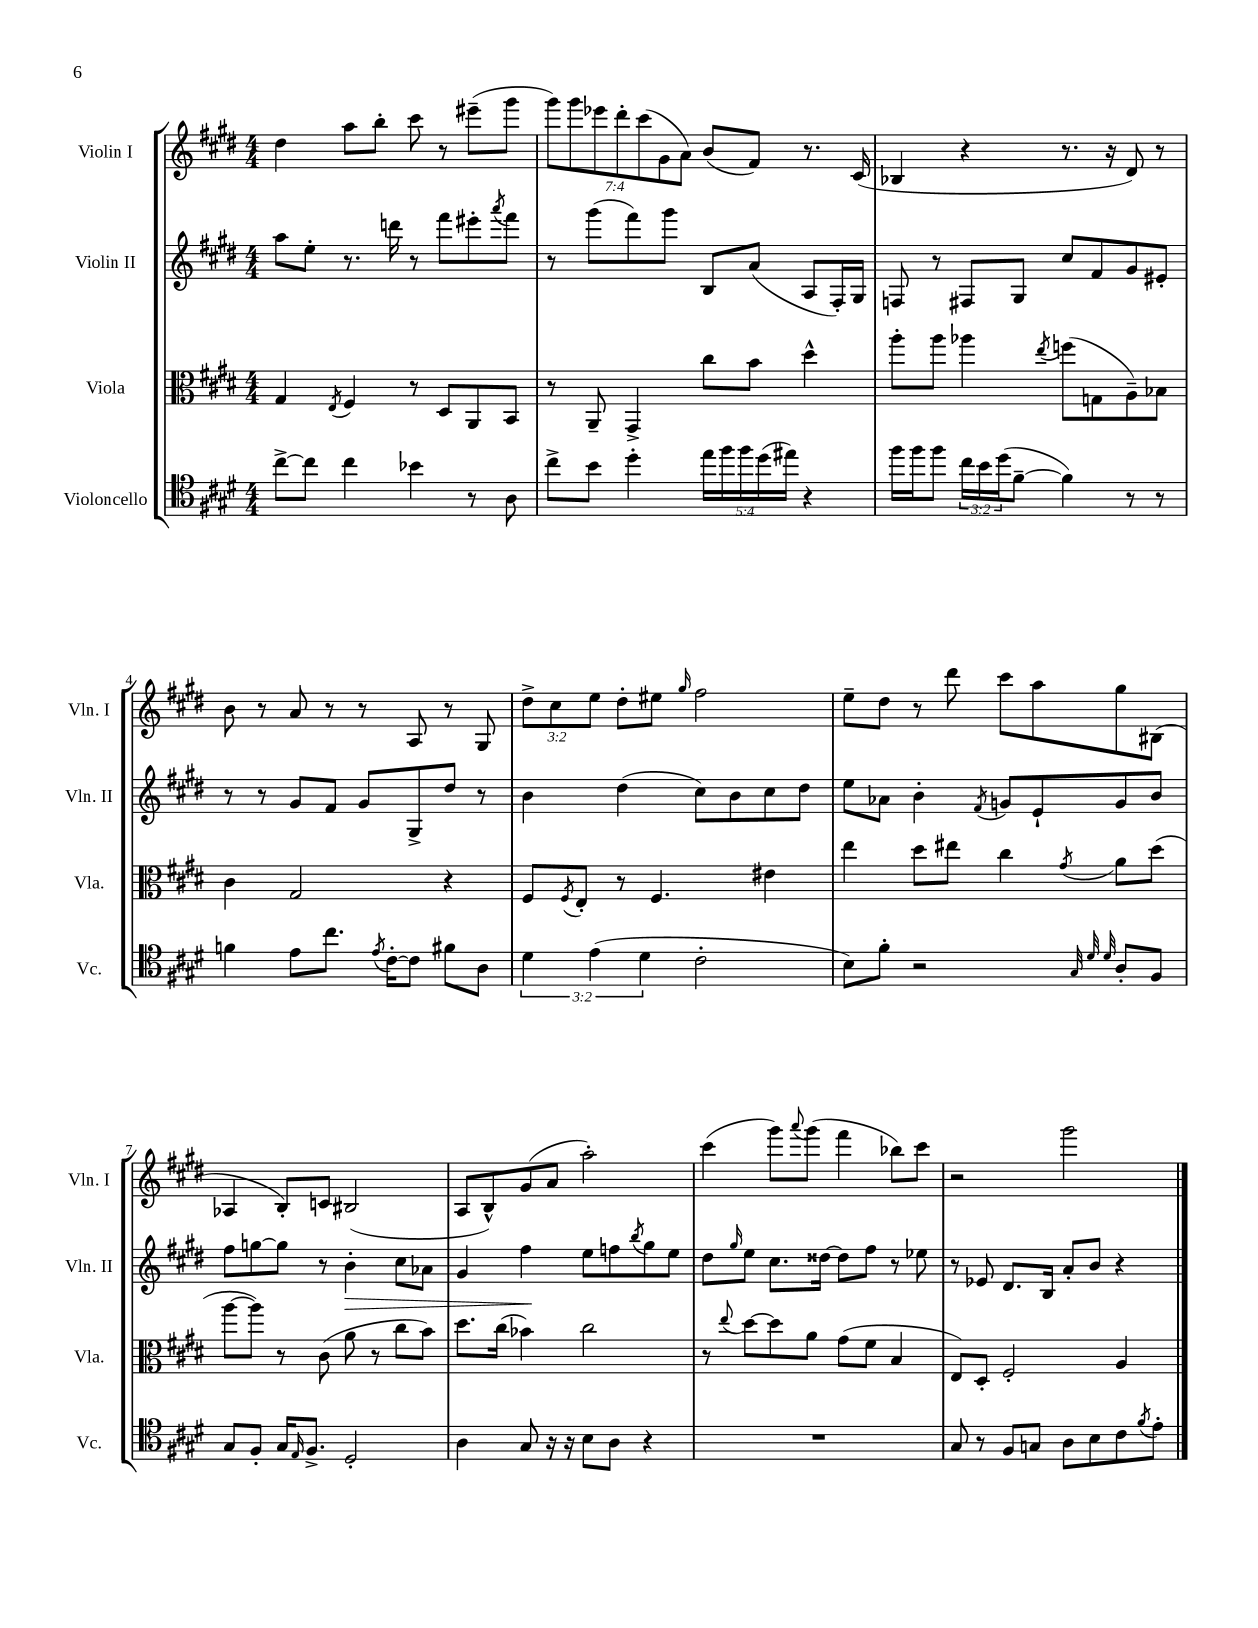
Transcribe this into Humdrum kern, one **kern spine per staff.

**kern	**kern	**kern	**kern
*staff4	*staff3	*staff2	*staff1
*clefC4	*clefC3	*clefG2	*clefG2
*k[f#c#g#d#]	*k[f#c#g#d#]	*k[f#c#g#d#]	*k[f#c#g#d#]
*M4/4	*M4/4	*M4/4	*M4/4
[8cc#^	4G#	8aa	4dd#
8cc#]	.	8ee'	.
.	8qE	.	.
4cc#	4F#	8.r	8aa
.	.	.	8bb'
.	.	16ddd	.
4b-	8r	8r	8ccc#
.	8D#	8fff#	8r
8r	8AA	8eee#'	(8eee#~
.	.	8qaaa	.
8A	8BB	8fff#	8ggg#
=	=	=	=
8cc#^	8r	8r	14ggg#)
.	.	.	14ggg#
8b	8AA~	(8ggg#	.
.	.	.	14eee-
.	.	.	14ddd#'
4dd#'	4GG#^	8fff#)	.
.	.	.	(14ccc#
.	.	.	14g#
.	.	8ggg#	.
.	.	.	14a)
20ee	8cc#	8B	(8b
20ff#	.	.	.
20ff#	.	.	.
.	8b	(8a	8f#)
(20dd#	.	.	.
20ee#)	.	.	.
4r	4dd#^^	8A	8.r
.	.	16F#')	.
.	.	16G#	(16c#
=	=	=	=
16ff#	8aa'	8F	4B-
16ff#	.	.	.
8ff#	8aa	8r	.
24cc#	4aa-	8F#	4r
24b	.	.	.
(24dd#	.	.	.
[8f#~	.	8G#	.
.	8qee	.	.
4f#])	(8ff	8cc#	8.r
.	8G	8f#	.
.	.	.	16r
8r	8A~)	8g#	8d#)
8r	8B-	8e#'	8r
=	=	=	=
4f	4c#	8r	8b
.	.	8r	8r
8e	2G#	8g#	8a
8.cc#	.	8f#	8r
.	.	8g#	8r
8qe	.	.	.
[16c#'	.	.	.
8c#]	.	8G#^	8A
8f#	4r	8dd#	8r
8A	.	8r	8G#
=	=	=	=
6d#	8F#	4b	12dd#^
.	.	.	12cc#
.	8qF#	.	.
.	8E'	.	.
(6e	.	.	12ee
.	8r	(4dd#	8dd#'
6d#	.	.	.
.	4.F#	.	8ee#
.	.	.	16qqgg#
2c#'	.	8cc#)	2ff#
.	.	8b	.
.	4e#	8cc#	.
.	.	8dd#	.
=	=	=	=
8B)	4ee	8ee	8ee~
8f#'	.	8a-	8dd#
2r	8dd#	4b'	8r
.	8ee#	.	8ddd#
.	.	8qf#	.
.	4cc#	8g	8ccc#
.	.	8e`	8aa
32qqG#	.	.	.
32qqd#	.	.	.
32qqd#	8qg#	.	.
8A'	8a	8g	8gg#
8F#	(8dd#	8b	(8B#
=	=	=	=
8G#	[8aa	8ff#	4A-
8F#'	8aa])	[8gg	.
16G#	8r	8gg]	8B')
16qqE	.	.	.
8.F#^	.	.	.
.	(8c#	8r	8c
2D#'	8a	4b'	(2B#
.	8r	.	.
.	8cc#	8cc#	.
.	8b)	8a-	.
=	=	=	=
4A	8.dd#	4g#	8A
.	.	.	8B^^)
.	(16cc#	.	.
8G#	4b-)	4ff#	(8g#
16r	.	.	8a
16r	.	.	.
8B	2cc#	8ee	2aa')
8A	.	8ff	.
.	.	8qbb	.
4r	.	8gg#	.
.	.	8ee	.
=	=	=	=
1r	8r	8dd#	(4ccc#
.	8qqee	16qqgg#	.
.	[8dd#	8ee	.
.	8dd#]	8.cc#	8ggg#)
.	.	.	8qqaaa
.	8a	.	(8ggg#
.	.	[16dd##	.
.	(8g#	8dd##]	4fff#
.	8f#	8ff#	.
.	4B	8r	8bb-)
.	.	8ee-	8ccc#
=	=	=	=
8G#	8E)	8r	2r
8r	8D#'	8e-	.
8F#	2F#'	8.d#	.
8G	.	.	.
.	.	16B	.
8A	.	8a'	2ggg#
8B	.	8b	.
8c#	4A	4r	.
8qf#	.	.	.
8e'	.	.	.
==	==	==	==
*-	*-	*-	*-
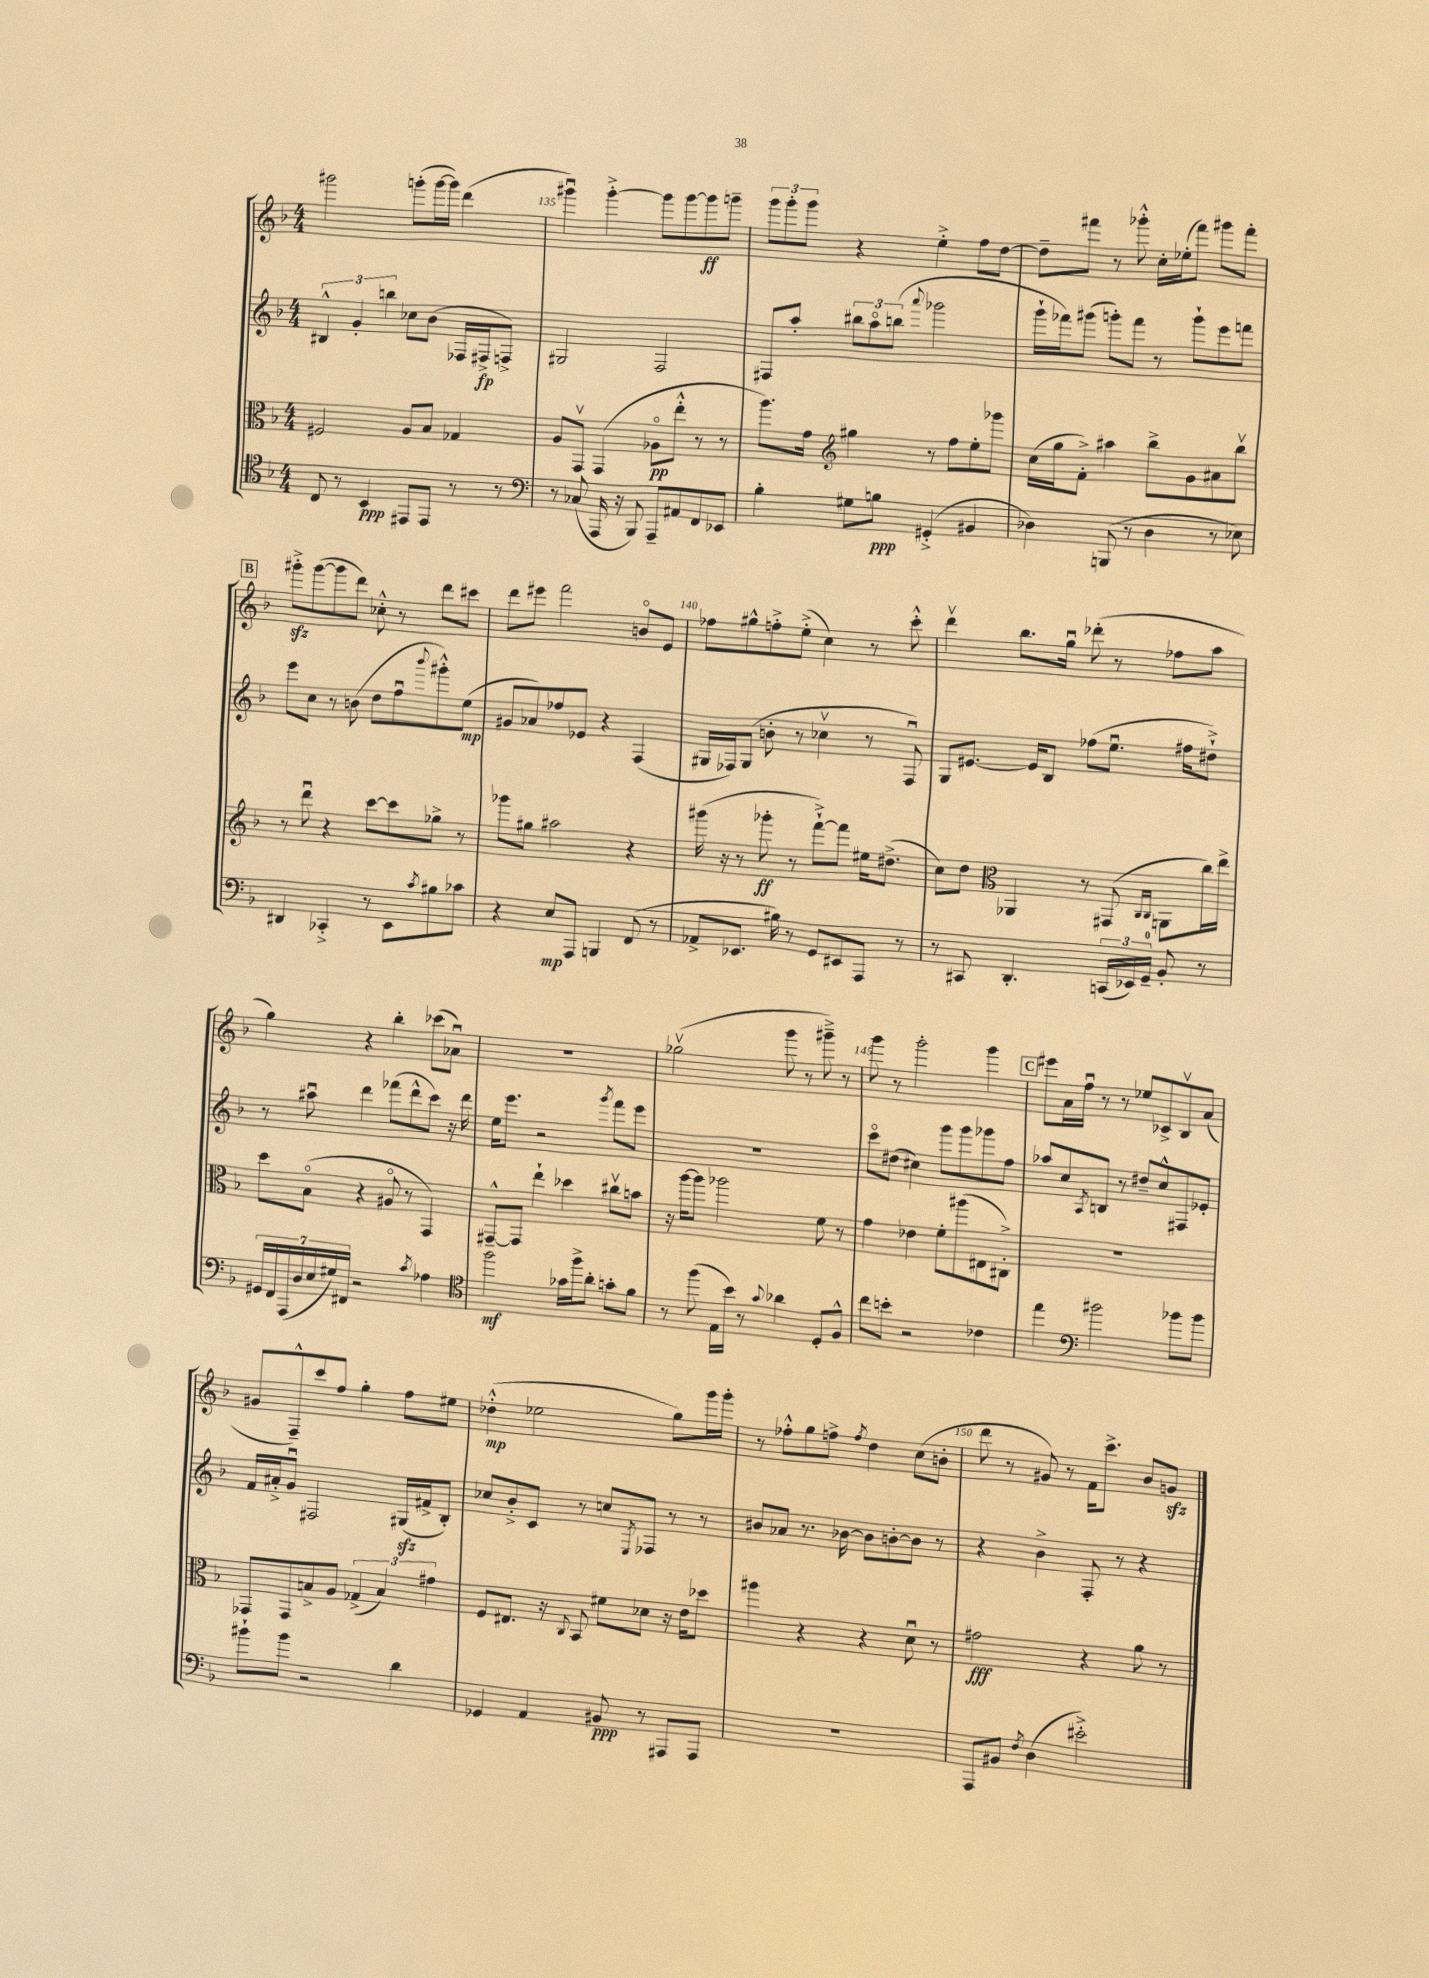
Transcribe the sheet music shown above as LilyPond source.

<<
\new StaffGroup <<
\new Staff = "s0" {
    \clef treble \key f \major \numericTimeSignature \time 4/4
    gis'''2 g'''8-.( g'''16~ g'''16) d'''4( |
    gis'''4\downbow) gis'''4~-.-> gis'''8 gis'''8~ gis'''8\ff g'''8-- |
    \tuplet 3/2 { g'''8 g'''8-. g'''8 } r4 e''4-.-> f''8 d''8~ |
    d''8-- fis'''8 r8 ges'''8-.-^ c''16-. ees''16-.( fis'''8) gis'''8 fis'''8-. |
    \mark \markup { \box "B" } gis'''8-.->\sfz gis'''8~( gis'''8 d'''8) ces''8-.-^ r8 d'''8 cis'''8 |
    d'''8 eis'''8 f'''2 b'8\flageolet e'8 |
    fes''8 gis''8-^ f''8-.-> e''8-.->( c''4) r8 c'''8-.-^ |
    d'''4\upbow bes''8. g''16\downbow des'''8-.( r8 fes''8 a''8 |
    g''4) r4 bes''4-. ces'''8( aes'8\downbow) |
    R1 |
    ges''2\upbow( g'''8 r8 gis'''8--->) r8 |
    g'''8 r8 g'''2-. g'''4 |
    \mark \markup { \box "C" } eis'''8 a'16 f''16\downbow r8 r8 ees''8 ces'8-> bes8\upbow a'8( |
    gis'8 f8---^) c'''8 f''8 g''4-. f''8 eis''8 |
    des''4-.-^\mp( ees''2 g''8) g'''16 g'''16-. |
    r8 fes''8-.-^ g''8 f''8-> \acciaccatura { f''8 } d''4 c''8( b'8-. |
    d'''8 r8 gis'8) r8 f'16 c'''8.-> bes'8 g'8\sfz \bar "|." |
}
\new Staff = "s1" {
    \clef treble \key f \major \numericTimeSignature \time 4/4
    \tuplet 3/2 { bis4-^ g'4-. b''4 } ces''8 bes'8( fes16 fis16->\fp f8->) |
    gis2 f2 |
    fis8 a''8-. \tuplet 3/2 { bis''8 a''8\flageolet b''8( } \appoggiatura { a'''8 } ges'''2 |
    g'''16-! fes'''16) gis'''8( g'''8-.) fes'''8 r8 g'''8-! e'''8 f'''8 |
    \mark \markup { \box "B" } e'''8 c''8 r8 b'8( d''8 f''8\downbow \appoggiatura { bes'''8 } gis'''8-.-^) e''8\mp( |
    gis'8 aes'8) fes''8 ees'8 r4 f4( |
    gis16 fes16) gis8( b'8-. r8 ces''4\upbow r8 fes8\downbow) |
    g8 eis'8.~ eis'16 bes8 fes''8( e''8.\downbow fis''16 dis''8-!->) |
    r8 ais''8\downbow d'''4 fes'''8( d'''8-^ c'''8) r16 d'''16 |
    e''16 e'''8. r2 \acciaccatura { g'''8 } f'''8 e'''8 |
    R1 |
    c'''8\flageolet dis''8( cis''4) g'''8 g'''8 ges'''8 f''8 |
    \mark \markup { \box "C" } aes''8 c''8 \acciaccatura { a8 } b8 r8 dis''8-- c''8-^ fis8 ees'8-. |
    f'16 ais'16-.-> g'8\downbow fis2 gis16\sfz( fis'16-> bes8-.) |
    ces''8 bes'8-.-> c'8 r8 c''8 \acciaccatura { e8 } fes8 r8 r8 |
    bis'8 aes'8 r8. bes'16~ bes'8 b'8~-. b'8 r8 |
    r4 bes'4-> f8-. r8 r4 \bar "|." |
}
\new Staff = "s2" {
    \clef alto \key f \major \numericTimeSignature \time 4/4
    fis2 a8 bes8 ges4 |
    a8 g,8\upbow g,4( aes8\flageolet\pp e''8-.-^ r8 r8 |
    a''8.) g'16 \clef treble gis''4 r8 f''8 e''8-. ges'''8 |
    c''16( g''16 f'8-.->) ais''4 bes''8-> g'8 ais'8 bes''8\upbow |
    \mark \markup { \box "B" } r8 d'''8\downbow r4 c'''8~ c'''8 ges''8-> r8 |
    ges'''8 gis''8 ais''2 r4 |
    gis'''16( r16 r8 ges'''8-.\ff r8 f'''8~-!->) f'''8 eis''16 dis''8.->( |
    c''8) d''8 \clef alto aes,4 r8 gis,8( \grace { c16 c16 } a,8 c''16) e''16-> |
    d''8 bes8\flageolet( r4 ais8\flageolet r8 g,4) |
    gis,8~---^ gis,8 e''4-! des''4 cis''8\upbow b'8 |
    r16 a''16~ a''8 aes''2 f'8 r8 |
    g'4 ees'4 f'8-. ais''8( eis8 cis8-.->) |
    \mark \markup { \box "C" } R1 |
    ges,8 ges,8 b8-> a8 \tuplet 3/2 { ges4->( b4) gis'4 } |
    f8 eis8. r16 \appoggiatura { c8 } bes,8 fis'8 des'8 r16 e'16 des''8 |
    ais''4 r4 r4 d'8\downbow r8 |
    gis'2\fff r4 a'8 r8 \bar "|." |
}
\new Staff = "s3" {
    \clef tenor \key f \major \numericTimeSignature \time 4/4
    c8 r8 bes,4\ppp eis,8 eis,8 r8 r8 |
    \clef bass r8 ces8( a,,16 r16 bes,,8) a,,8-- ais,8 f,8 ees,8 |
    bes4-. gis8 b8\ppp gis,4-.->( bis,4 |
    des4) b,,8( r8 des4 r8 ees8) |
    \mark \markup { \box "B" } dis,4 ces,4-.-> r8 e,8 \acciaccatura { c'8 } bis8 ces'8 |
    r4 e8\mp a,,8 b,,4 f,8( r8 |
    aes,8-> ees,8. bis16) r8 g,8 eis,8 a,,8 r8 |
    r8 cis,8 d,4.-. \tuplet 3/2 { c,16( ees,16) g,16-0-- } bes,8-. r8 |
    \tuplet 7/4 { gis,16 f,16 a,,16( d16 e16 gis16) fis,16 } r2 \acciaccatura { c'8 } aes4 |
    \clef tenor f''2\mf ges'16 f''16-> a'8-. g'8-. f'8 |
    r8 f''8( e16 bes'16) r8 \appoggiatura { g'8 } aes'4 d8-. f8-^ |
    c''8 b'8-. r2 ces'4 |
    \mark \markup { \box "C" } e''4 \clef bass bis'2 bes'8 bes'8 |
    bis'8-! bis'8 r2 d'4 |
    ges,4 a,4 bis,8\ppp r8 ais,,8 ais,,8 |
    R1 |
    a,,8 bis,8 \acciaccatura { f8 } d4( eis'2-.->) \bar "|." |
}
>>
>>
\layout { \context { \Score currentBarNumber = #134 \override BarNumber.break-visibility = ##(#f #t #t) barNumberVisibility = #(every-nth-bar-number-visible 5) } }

# Exercise brief:
Report each of the lines above that contains the string "markup", copying every such line in full. Matching is case-sensitive.

# Answer to this exercise:
    \mark \markup { \box "B" } gis'''8-.->\sfz gis'''8~( gis'''8 d'''8) ces''8-.-^ r8 d'''8 cis'''8 |
    \mark \markup { \box "C" } eis'''8 a'16 f''16\downbow r8 r8 ees''8 ces'8-> bes8\upbow a'8( |
    \mark \markup { \box "B" } e'''8 c''8 r8 b'8( d''8 f''8\downbow \appoggiatura { bes'''8 } gis'''8-.-^) e''8\mp( |
    \mark \markup { \box "C" } aes''8 c''8 \acciaccatura { a8 } b8 r8 dis''8-- c''8-^ fis8 ees'8-. |
    \mark \markup { \box "B" } r8 d'''8\downbow r4 c'''8~ c'''8 ges''8-> r8 |
    \mark \markup { \box "C" } R1 |
    \mark \markup { \box "B" } dis,4 ces,4-.-> r8 e,8 \acciaccatura { c'8 } bis8 ces'8 |
    \mark \markup { \box "C" } e''4 \clef bass bis'2 bes'8 bes'8 |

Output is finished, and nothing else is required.